Exercise prompt -> Please report, as a single number with no other text, how many lines of the listing contain "from".

Data supplied ->
▬▬▬
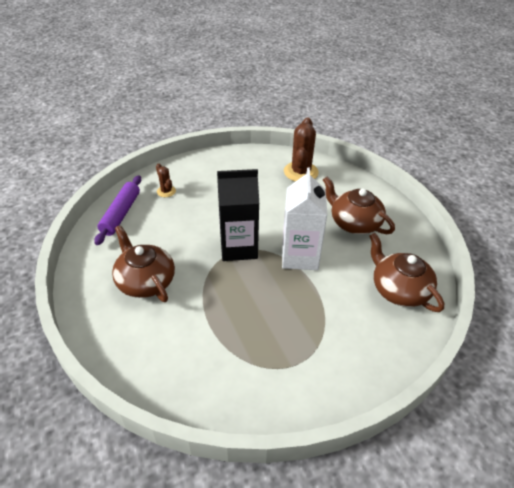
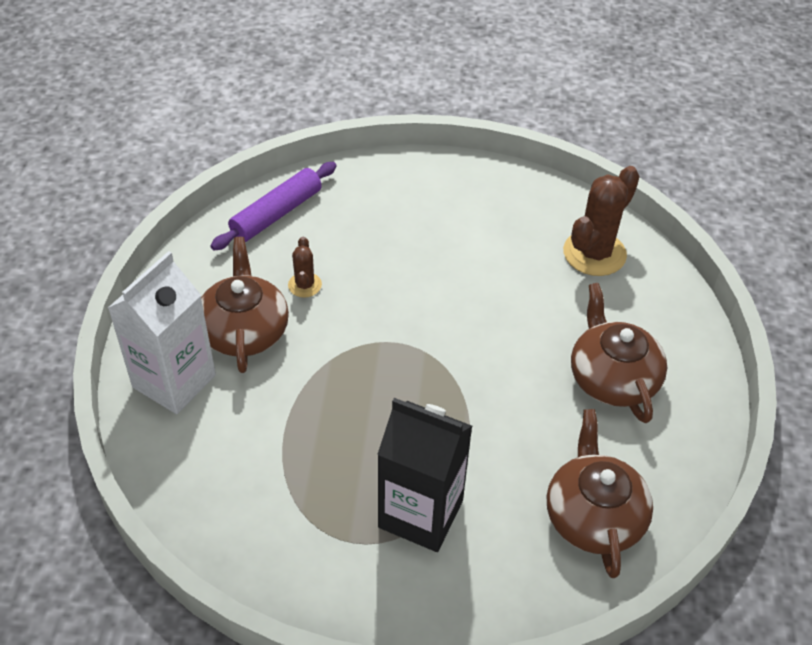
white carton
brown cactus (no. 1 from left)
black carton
▬▬▬
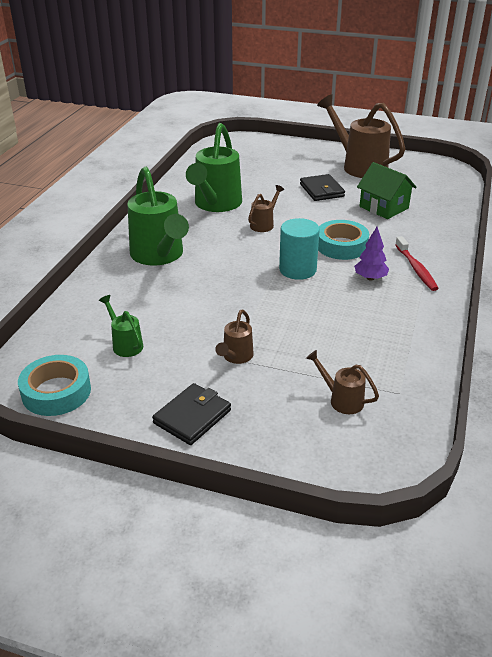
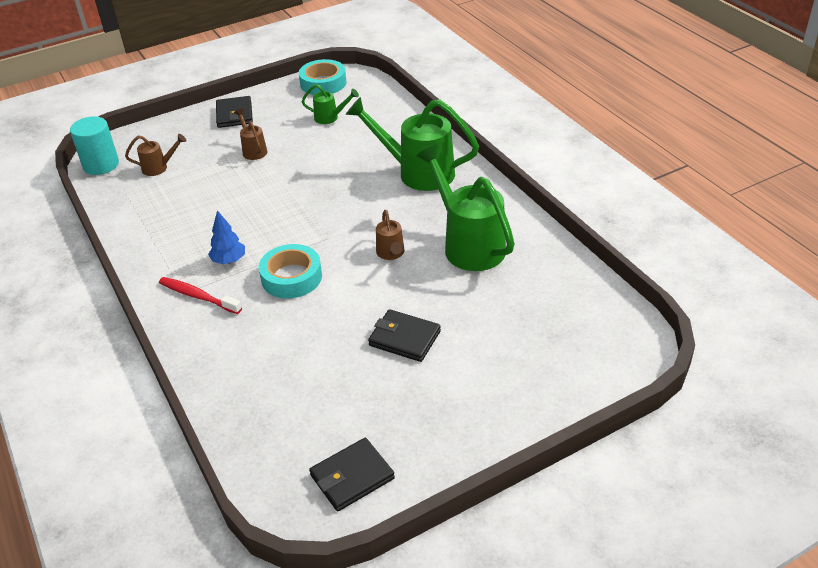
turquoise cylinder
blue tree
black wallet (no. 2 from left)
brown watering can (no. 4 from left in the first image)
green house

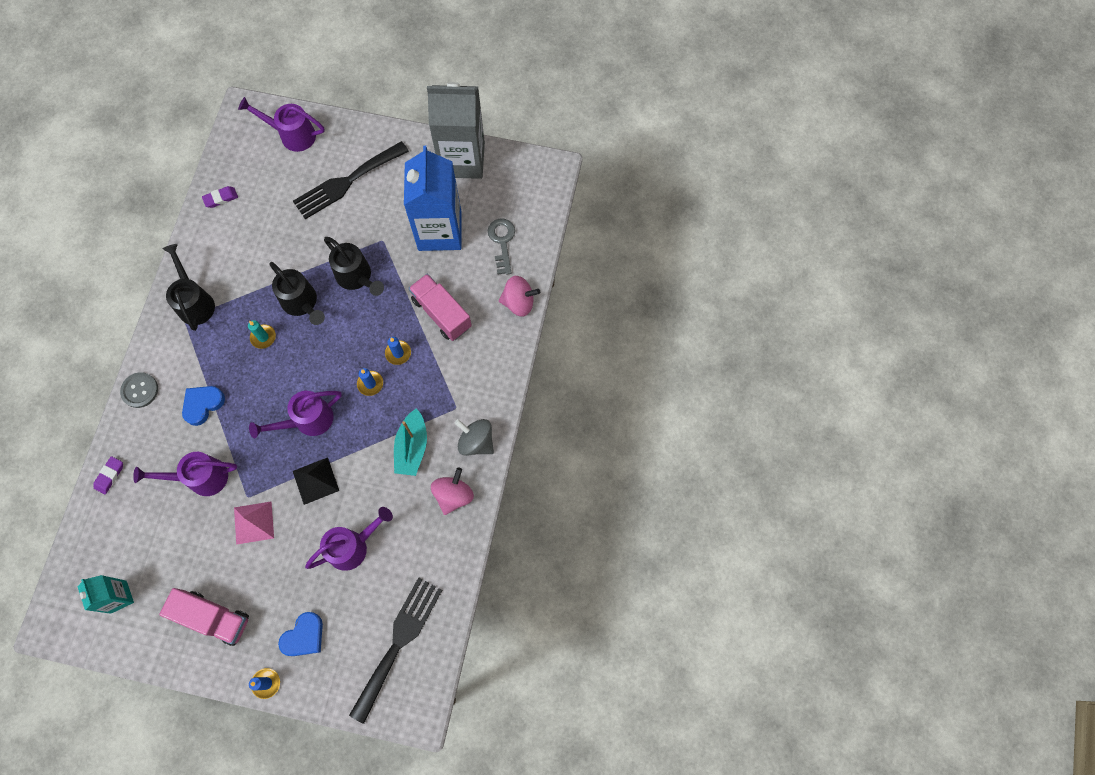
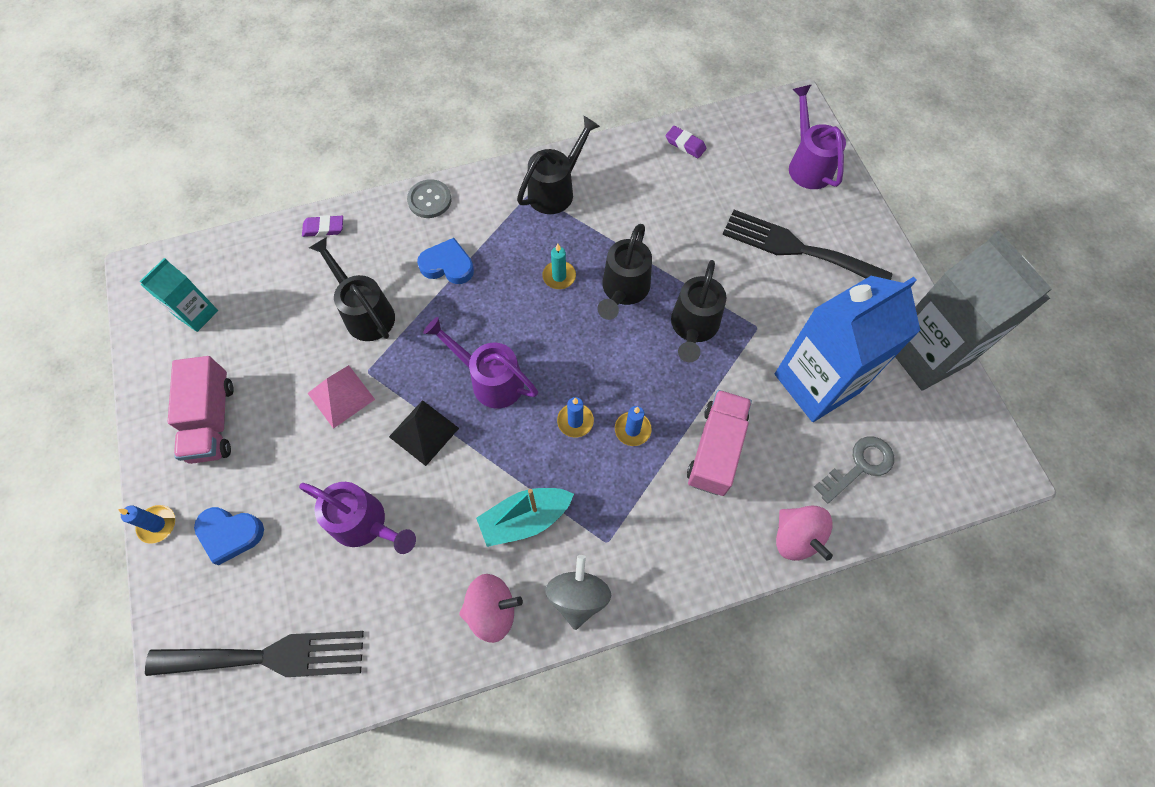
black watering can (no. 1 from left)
▬▬▬
Answer to this task -> 4